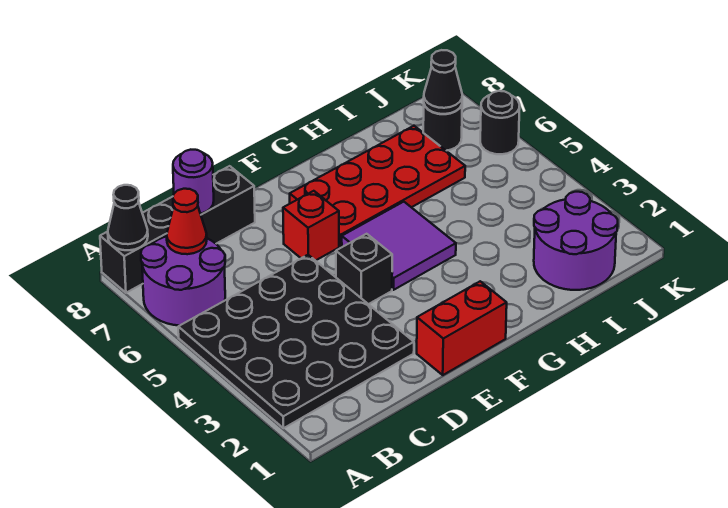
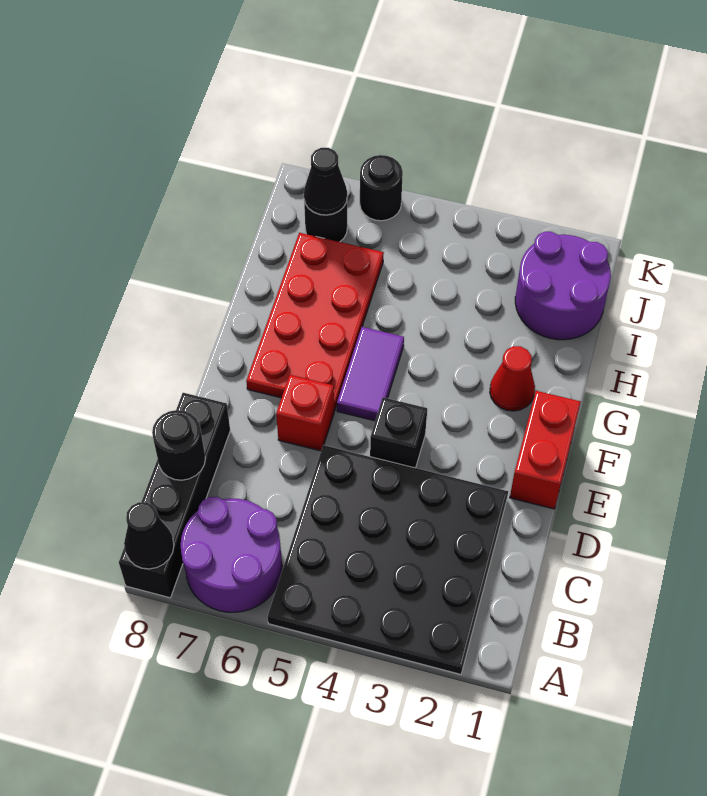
red cone B7 level 2 -> red cone G2 level 1
purple round brick C8 level 2 -> black round brick C8 level 2
purple tile F4:G5 level 1 -> purple tile F5:G5 level 1

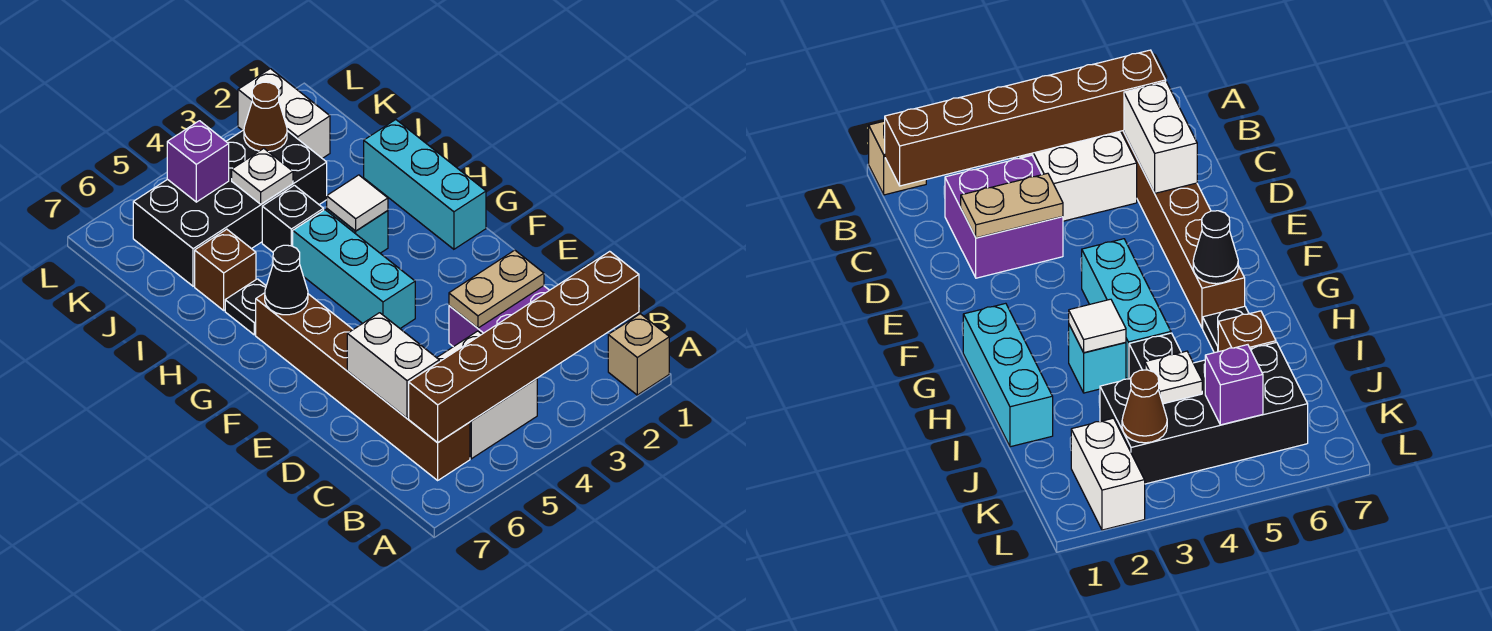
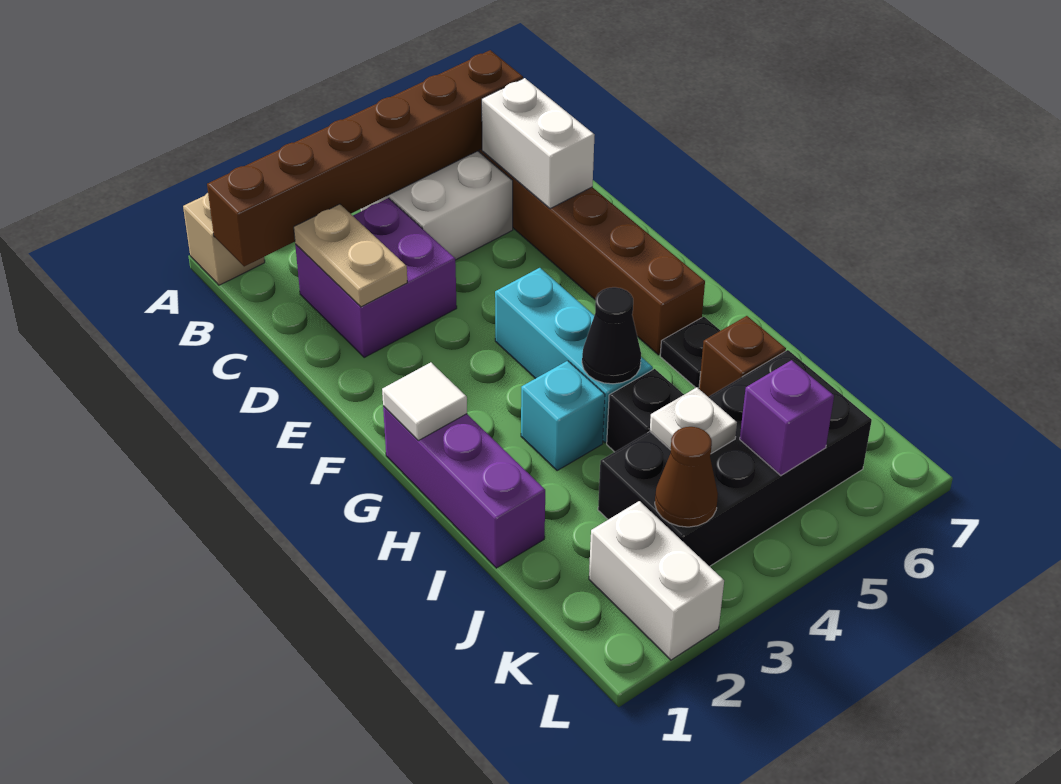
tan plate D2:D3 level 2 -> tan plate C2:D2 level 2
cyan brick G1:I1 level 1 -> purple brick G1:I1 level 1
black cone G6 level 2 -> black cone H4 level 2
white tile H3 level 2 -> white tile G1 level 2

++++++++

Everything from the line containing "black cone G6" to the end of the records must be written out exactly; include both of those lines and no others.

black cone G6 level 2 -> black cone H4 level 2
white tile H3 level 2 -> white tile G1 level 2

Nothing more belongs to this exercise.